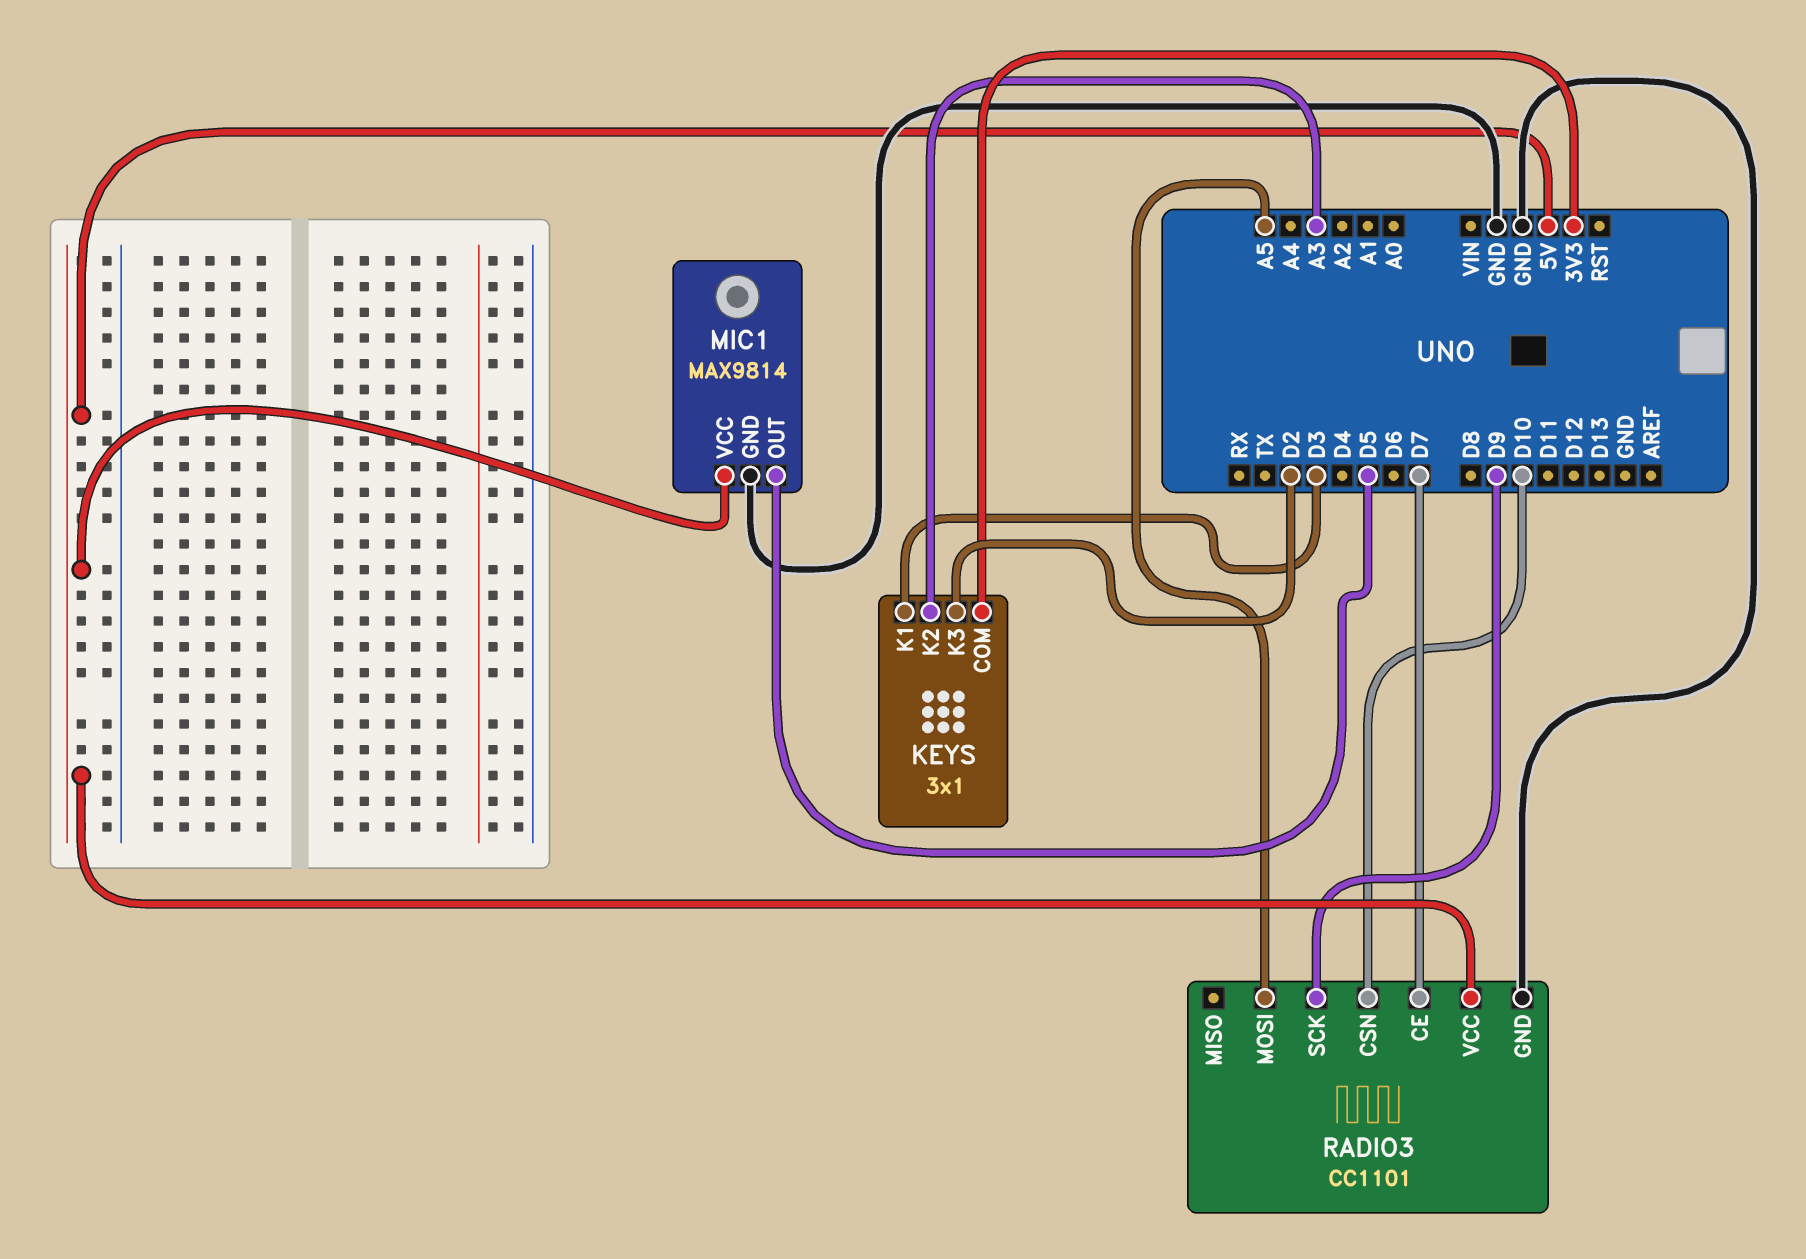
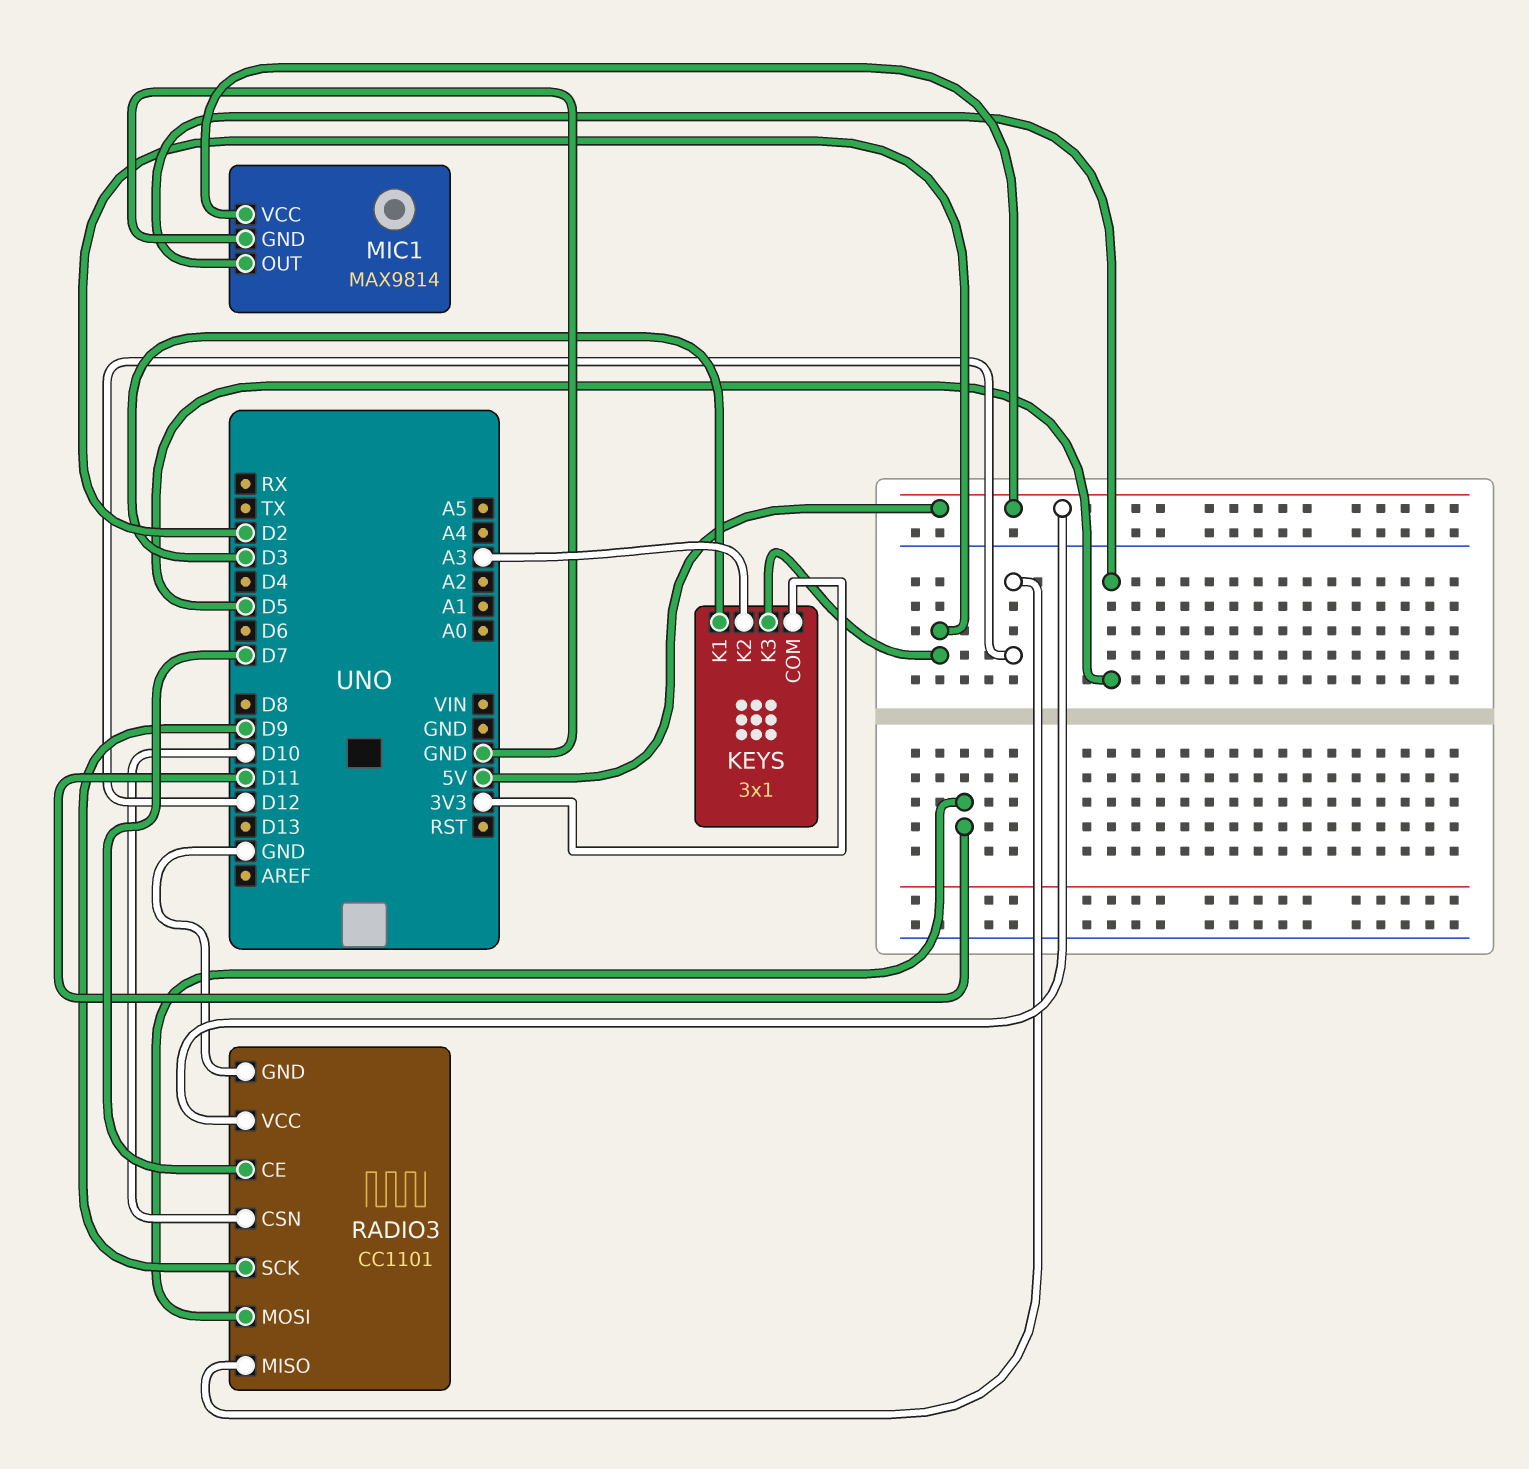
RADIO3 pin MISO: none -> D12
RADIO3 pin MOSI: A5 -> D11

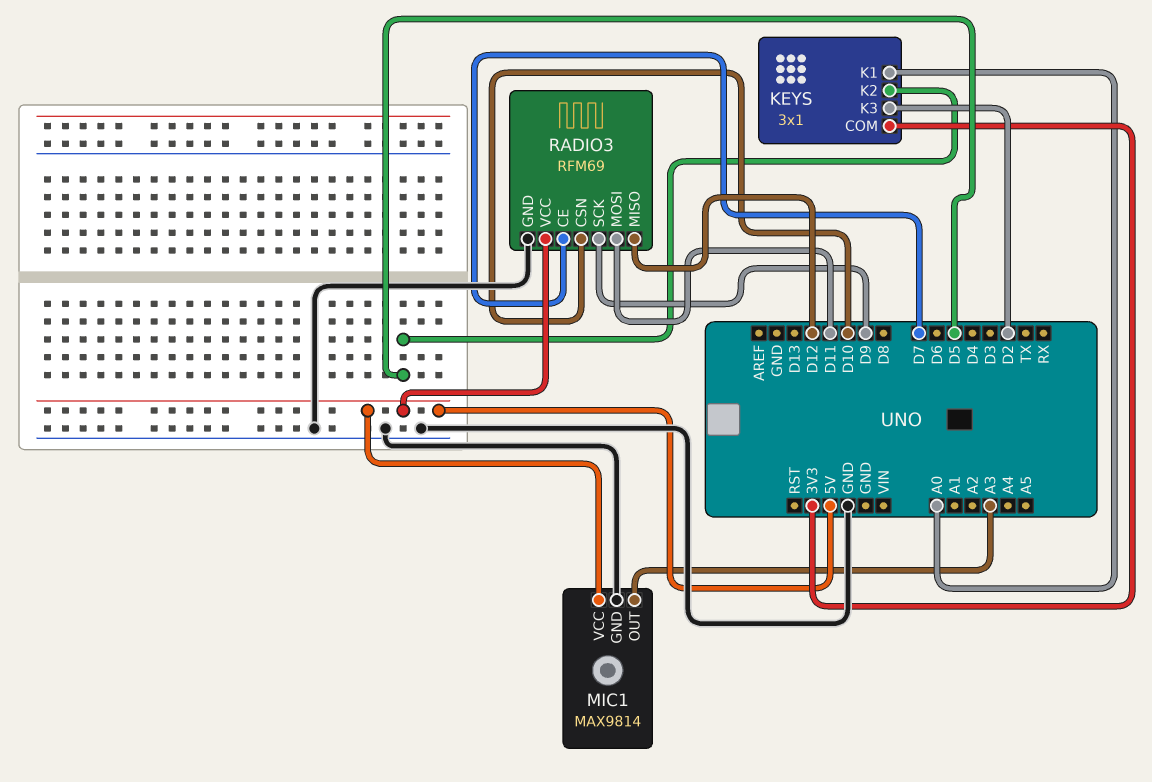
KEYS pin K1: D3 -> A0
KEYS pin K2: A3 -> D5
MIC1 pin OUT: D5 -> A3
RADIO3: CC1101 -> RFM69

# Description of the task
Copy out the lines above unchanged. Skip the images.

# Solution to this problem
RADIO3 pin MISO: none -> D12
RADIO3 pin MOSI: A5 -> D11

KEYS pin K1: D3 -> A0
KEYS pin K2: A3 -> D5
MIC1 pin OUT: D5 -> A3
RADIO3: CC1101 -> RFM69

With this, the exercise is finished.